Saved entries

------------------------

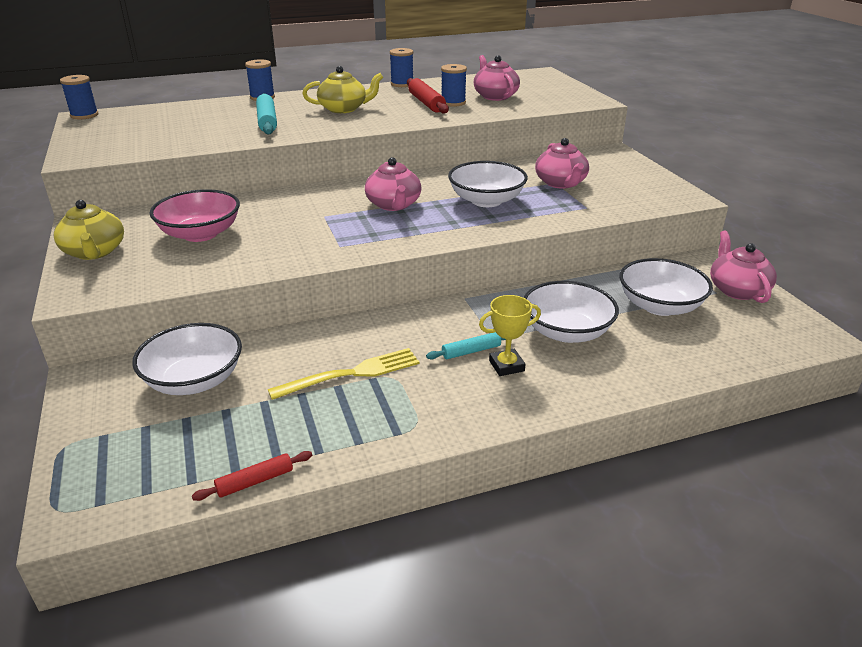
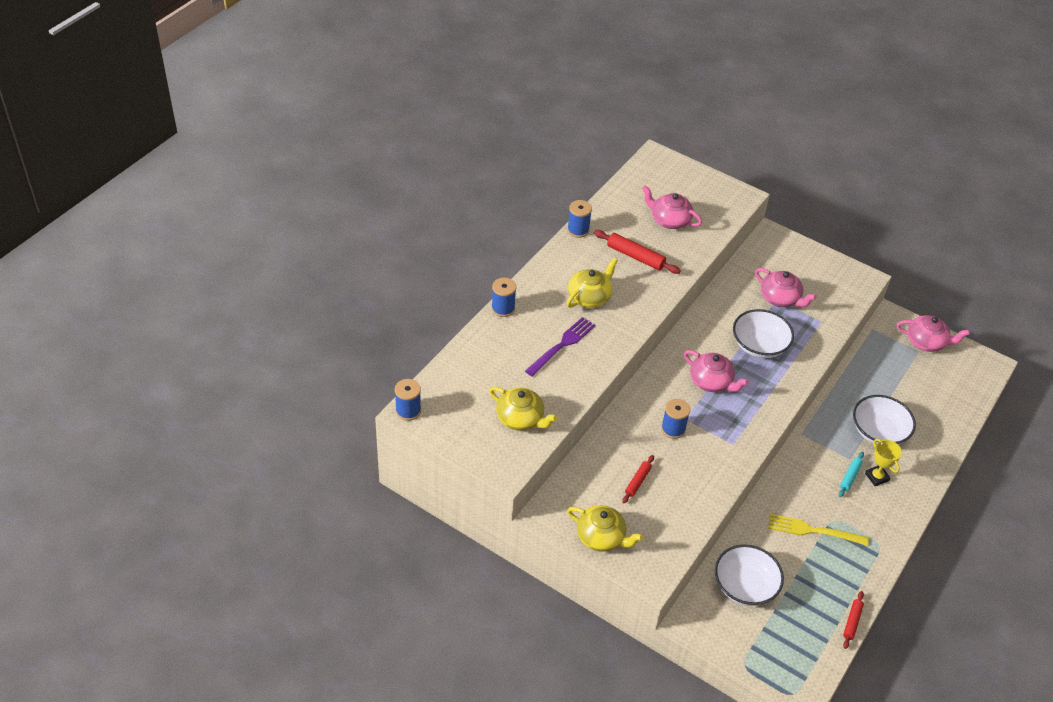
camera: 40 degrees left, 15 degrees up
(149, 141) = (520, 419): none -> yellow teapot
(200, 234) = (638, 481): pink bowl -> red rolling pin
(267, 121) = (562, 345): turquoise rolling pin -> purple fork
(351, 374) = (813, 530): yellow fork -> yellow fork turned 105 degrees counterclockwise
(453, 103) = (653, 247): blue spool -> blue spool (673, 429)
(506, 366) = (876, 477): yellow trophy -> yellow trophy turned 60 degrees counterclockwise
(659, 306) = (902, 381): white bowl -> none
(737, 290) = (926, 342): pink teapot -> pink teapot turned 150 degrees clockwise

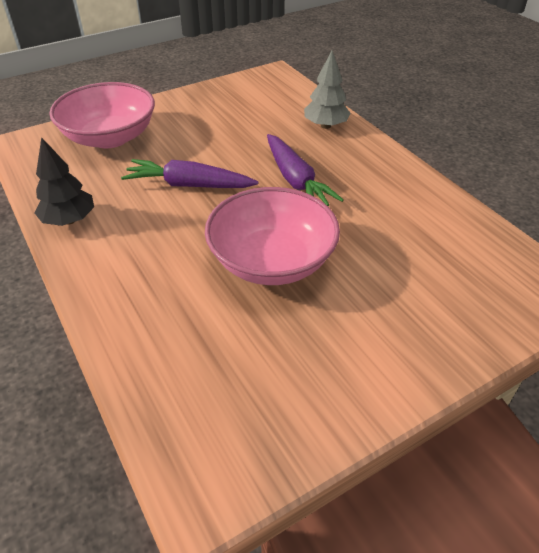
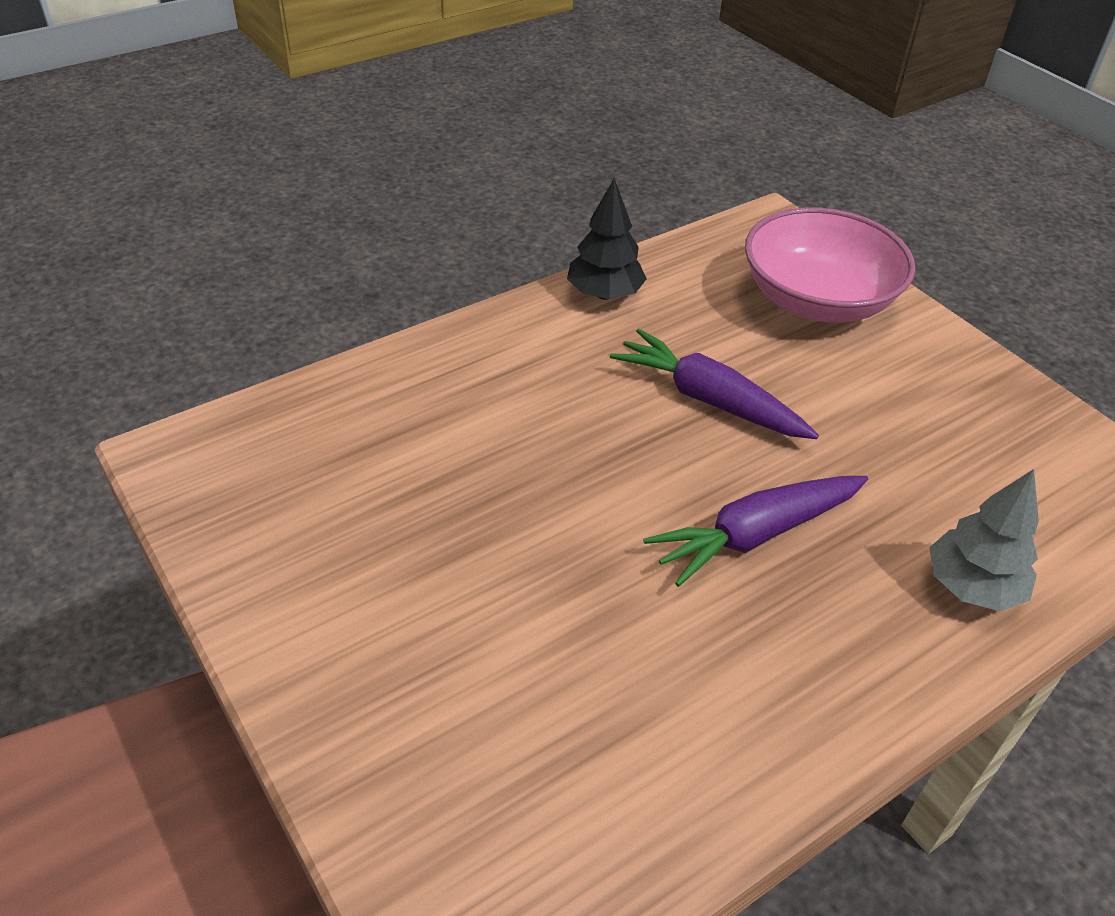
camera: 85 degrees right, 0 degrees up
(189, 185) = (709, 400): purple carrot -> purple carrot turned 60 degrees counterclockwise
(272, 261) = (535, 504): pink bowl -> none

------------------------

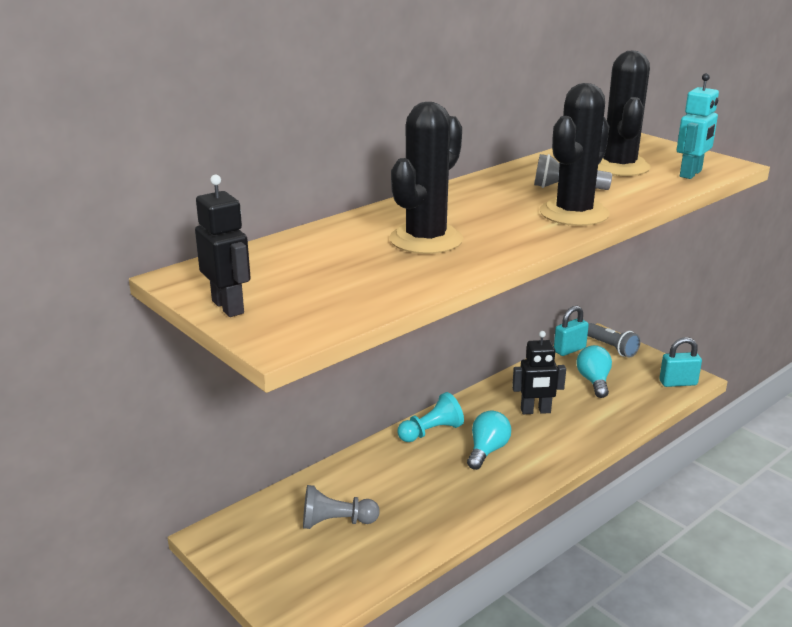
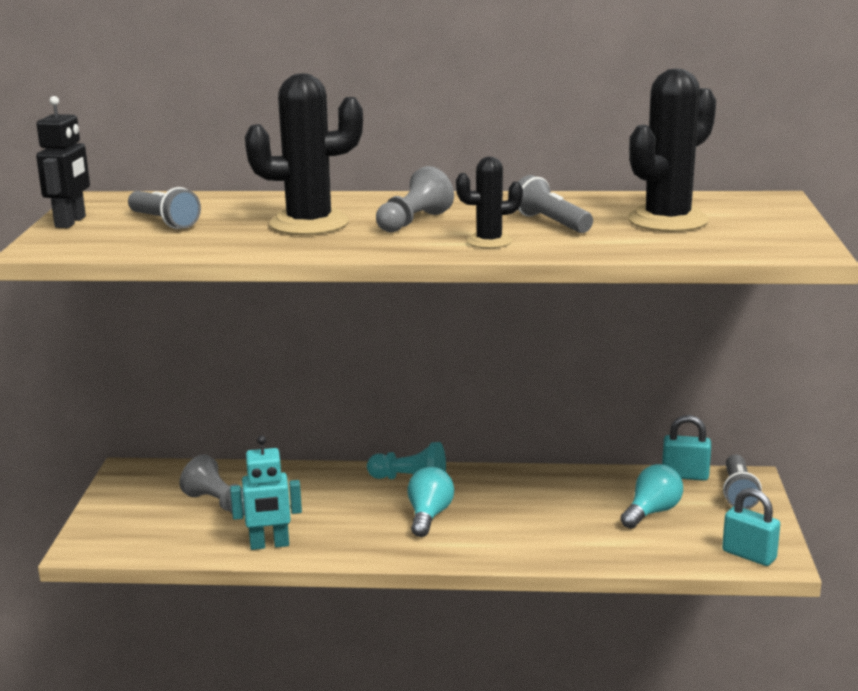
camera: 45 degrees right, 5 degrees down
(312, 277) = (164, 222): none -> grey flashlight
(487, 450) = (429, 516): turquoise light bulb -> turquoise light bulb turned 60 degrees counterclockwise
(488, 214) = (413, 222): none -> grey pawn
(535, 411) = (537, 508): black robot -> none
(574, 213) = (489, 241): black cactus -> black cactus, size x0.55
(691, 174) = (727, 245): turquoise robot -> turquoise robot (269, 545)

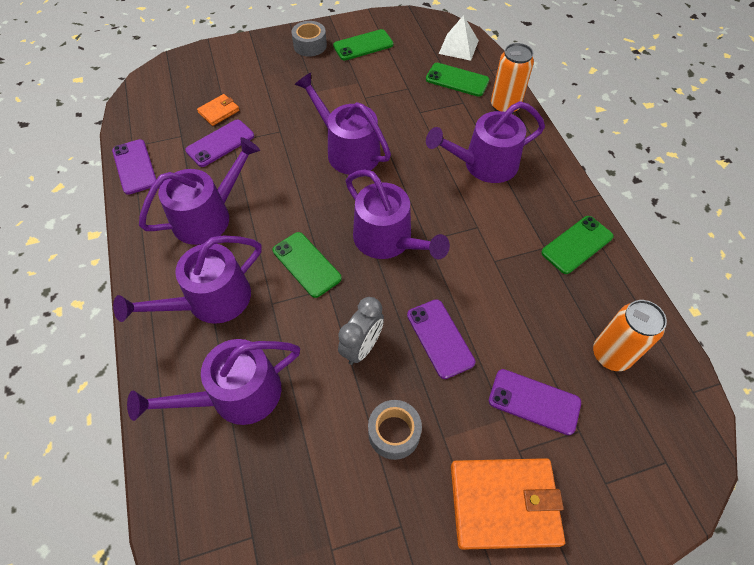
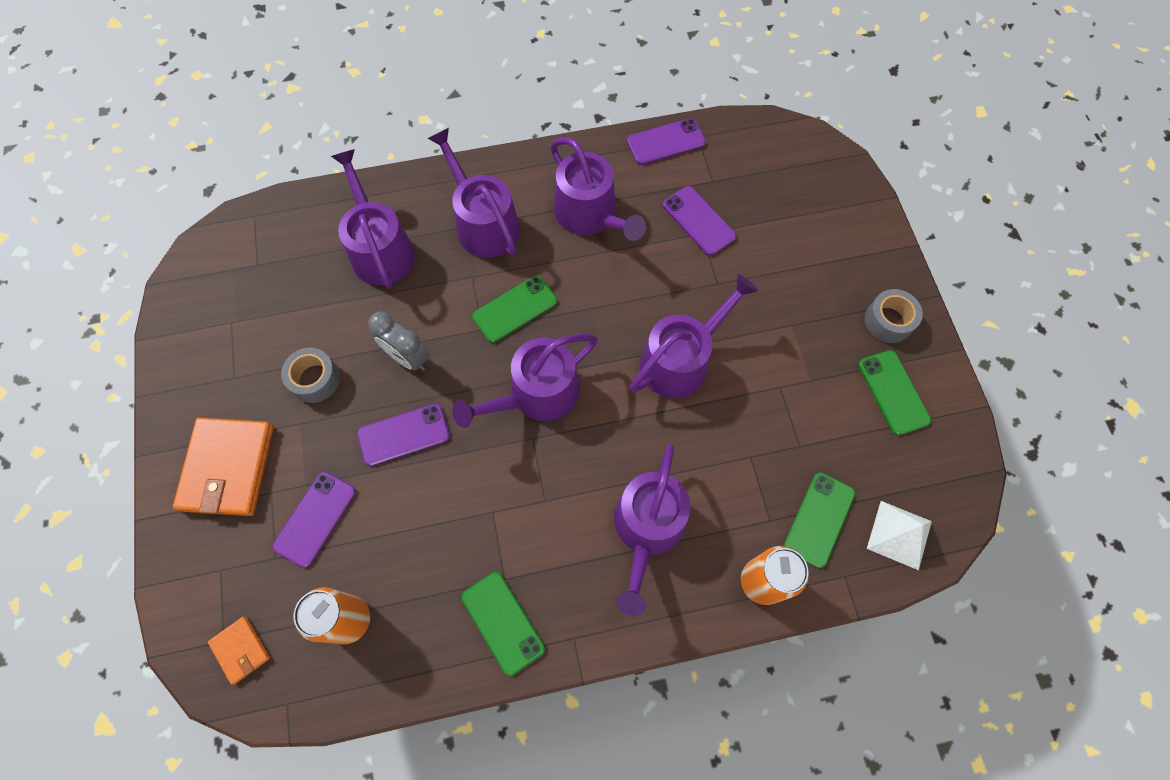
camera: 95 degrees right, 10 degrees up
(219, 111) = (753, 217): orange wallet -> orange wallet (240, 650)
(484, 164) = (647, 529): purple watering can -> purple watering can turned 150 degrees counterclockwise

------------------------

◆ About this exercise
In the entries above, every line from the line with "(487, 450) = (429, 516): turquoise" to the line with "camera: 95 degrees right, 10 degrees up" is to be printed exactly, with both ends included and pictures excluded.

◆ Solved exercise
(487, 450) = (429, 516): turquoise light bulb -> turquoise light bulb turned 60 degrees counterclockwise
(488, 214) = (413, 222): none -> grey pawn
(535, 411) = (537, 508): black robot -> none
(574, 213) = (489, 241): black cactus -> black cactus, size x0.55
(691, 174) = (727, 245): turquoise robot -> turquoise robot (269, 545)

camera: 95 degrees right, 10 degrees up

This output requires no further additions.